• Assigned task:
Gather up every line from the entries below that uses the word "leaf".
Start of Block
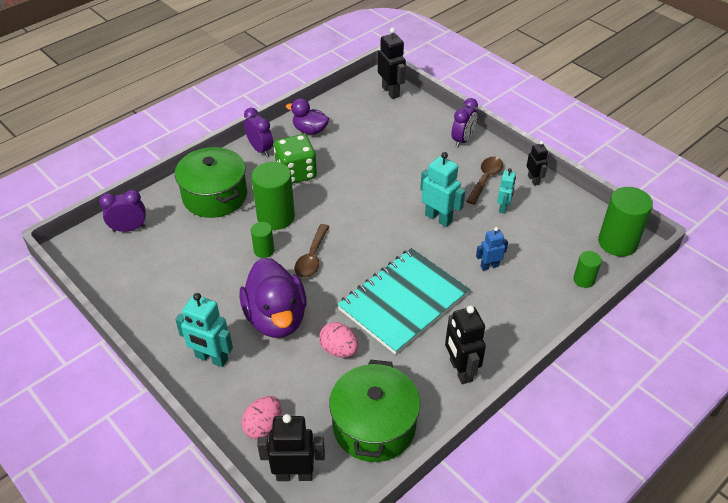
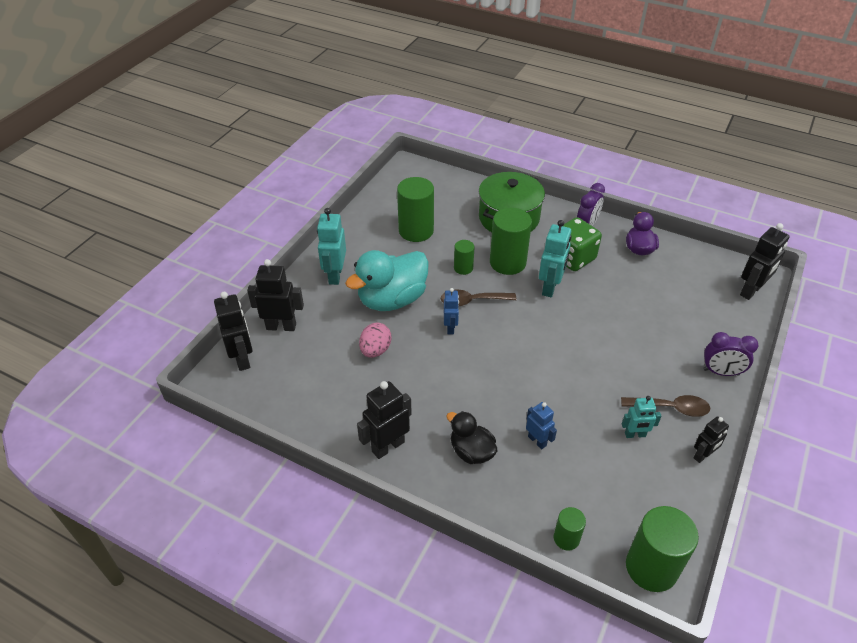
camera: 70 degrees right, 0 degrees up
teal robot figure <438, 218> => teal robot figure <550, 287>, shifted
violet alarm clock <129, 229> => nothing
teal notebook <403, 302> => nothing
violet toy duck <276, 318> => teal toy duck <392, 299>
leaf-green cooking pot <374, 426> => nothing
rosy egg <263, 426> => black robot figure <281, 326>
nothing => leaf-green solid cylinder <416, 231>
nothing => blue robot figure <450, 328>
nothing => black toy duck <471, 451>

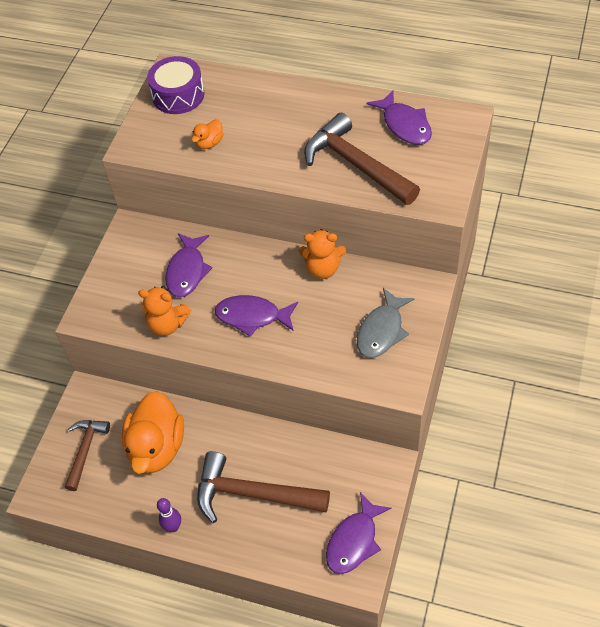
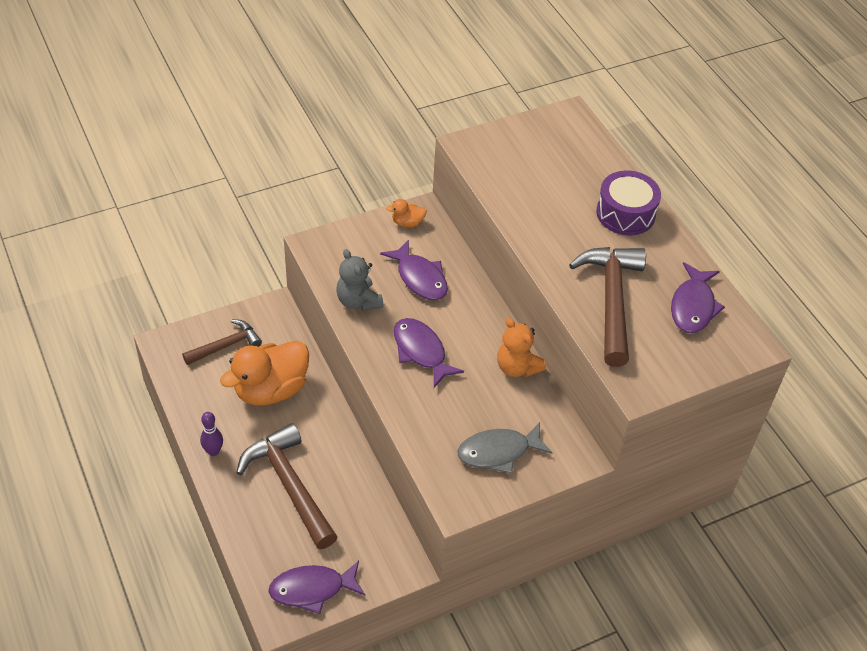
camera: 40 degrees right, 5 degrees down
violet drum <178, 95> => violet drum <625, 213>, shifted
orange toy duck <209, 143> => orange toy duck <407, 223>, shifted
violet fish <187, 271> => violet fish <420, 278>, 90 degrees counterclockwise
orange stuffed bear <167, 324> => grey stuffed bear <358, 301>

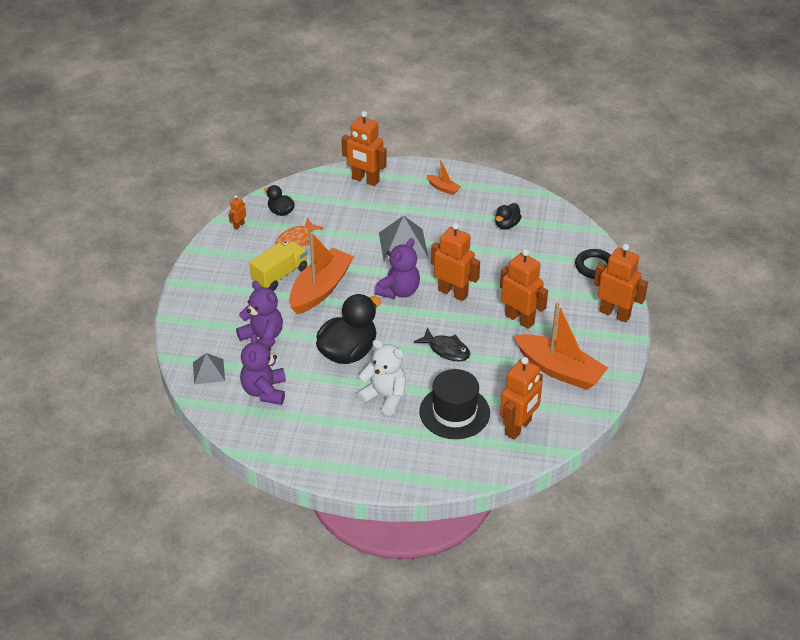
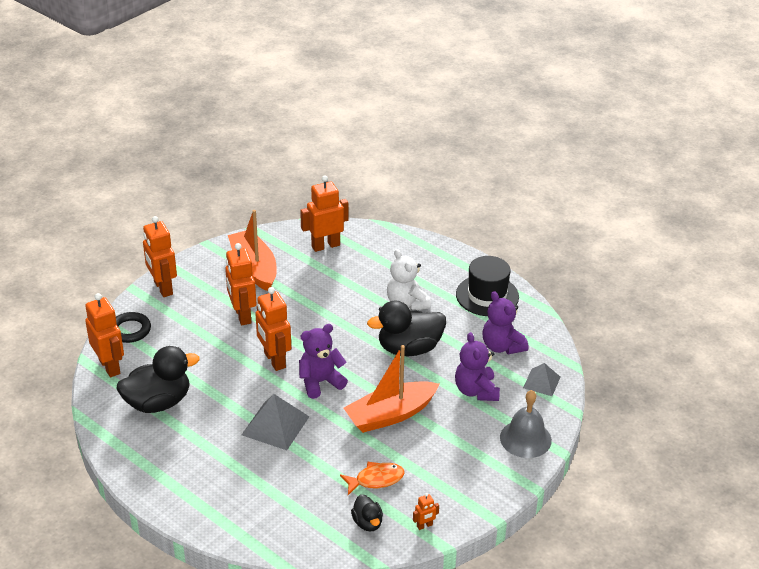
camera: 150 degrees left, 5 degrees down
orange robot figure <365, 180> => orange robot figure <110, 366>, shifted
orange boat <443, 188> => nothing
black toy duck <506, 225> => black toy duck <158, 402>, x1.99
golden lorry <280, 275> => nothing
black fish <446, 350> => nothing
violet stuffed bear <264, 391> => violet stuffed bear <502, 346>, 120 degrees clockwise
black hat <454, 412> => black hat <487, 295>, shifted
nothing => grey hand bell <525, 438>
End of Block
• Answer to this exercise:
leaf-green cooking pot <374, 426> => nothing
nothing => leaf-green solid cylinder <416, 231>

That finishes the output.